> SOURCE DATA
_ _ _
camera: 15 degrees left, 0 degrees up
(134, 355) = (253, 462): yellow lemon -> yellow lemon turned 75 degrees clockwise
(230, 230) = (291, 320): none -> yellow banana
_ _ _
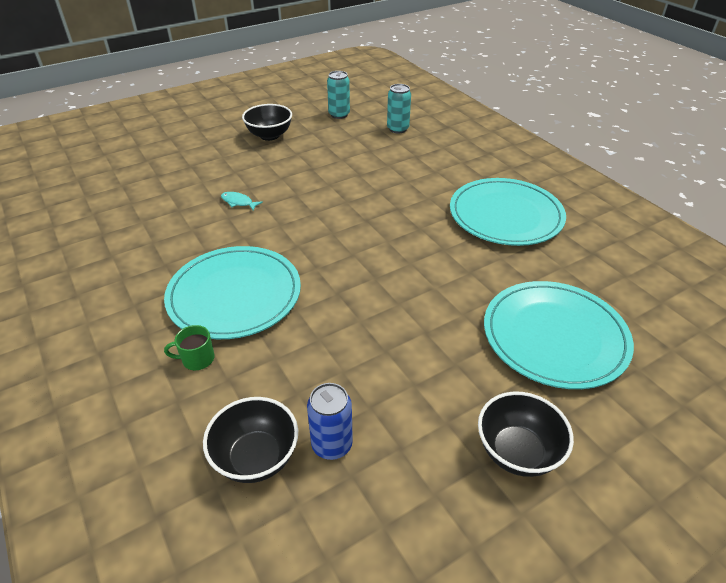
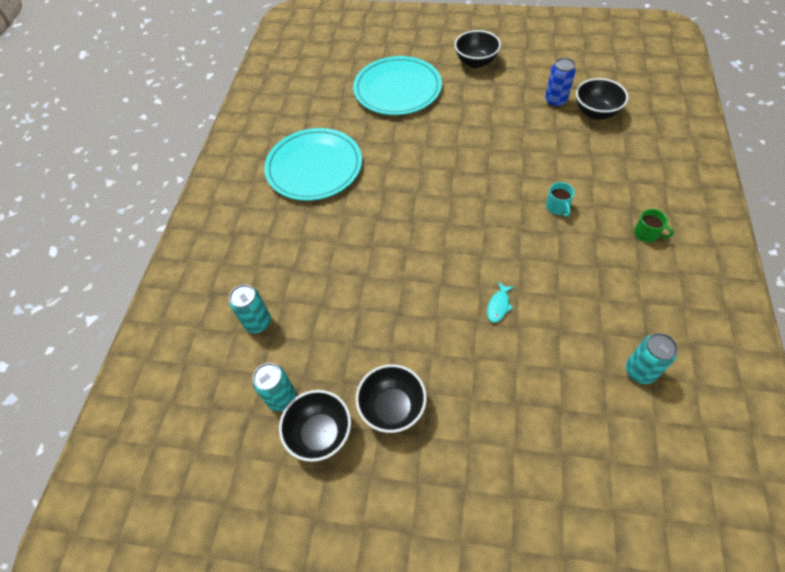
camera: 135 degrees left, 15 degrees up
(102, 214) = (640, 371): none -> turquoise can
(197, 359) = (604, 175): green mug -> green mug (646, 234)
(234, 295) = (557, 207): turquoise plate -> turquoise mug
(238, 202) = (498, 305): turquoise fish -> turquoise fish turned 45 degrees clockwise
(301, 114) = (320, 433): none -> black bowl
_ _ _
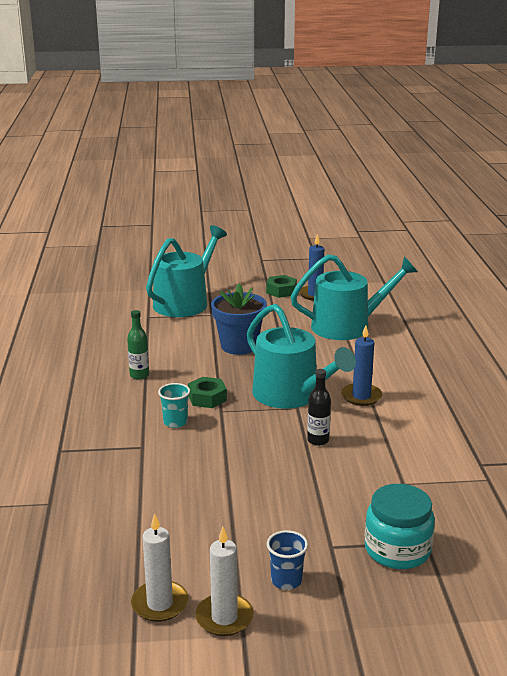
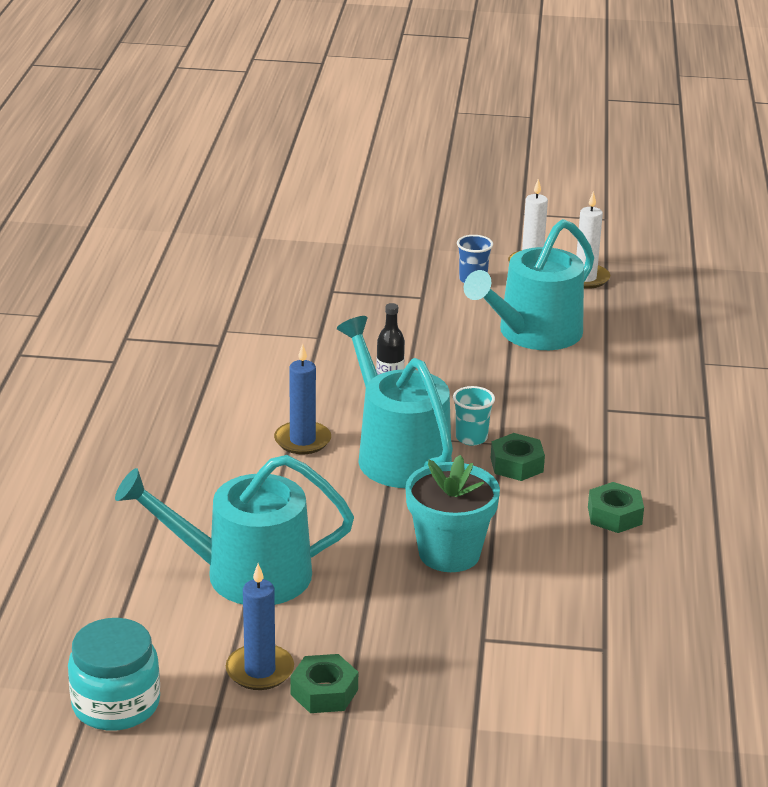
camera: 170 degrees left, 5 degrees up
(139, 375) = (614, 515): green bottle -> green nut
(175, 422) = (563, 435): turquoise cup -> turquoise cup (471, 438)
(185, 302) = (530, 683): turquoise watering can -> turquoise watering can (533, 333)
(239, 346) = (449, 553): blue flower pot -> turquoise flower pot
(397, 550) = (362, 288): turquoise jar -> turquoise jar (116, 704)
_ _ _
> REQUIREMENT
Copy out the lines of the records above in which the string "degrees" appears.

> YOUR SOLUTION
camera: 15 degrees left, 0 degrees up
(134, 355) = (253, 462): yellow lemon -> yellow lemon turned 75 degrees clockwise
camera: 135 degrees left, 15 degrees up
(238, 202) = (498, 305): turquoise fish -> turquoise fish turned 45 degrees clockwise
camera: 170 degrees left, 5 degrees up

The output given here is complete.